Requirement: Copy the records below exactly as they are written.

----- Extracted data -----

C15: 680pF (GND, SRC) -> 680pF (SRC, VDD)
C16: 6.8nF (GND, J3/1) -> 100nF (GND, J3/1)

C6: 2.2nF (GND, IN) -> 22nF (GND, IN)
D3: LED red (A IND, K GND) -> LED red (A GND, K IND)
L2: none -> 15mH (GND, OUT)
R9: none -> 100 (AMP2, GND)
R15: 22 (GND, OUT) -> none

-----

Task solution:
C15: 680pF (GND, SRC) -> 680pF (SRC, VDD)
C16: 6.8nF (GND, J3/1) -> 100nF (GND, J3/1)

C6: 2.2nF (GND, IN) -> 22nF (GND, IN)
D3: LED red (A IND, K GND) -> LED red (A GND, K IND)
L2: none -> 15mH (GND, OUT)
R9: none -> 100 (AMP2, GND)
R15: 22 (GND, OUT) -> none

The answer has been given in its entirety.